▸ REQUIRED WORK
Set the data down once more, exactly as it is written.
··· RECORDS PROVIDED ···
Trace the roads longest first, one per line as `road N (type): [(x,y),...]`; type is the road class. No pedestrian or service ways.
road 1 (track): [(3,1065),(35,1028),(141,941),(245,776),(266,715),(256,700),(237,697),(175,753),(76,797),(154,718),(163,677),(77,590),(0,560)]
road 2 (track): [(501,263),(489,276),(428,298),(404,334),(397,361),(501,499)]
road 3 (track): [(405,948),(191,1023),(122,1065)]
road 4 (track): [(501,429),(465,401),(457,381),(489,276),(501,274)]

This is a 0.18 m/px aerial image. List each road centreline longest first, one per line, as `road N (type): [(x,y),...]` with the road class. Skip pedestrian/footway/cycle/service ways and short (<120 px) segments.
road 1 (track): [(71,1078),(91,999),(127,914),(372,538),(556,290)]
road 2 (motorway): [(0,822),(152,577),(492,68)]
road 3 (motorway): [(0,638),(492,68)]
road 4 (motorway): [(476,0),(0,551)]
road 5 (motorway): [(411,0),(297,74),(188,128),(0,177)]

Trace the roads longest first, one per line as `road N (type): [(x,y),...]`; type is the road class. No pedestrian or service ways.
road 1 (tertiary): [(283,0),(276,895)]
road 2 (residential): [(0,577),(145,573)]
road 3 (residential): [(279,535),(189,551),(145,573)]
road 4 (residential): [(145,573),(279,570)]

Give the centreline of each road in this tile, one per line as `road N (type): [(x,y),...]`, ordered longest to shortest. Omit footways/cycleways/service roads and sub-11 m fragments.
···
▸ RESULT OF THE EXERCISE
Trace the roads longest first, one per line as `road N (type): [(x,y),...]`; type is the road class. No pedestrian or service ways.
road 1 (track): [(3,1065),(35,1028),(141,941),(245,776),(266,715),(256,700),(237,697),(175,753),(76,797),(154,718),(163,677),(77,590),(0,560)]
road 2 (track): [(501,263),(489,276),(428,298),(404,334),(397,361),(501,499)]
road 3 (track): [(405,948),(191,1023),(122,1065)]
road 4 (track): [(501,429),(465,401),(457,381),(489,276),(501,274)]

This is a 0.18 m/px aerial image. List each road centreline longest first, one per line, as `road N (type): [(x,y),...]` with the road class. Skip pedestrian/footway/cycle/service ways and short (<120 px) segments.
road 1 (track): [(71,1078),(91,999),(127,914),(372,538),(556,290)]
road 2 (motorway): [(0,822),(152,577),(492,68)]
road 3 (motorway): [(0,638),(492,68)]
road 4 (motorway): [(476,0),(0,551)]
road 5 (motorway): [(411,0),(297,74),(188,128),(0,177)]

Trace the roads longest first, one per line as `road N (type): [(x,y),...]`; type is the road class. No pedestrian or service ways.
road 1 (tertiary): [(283,0),(276,895)]
road 2 (residential): [(0,577),(145,573)]
road 3 (residential): [(279,535),(189,551),(145,573)]
road 4 (residential): [(145,573),(279,570)]

Give the centreline of each road in this tile, one per line as `road N (type): [(x,y),...]`, ordered longest to shortest. Omit footways/cycleways/service roads and sub-11 m fragments.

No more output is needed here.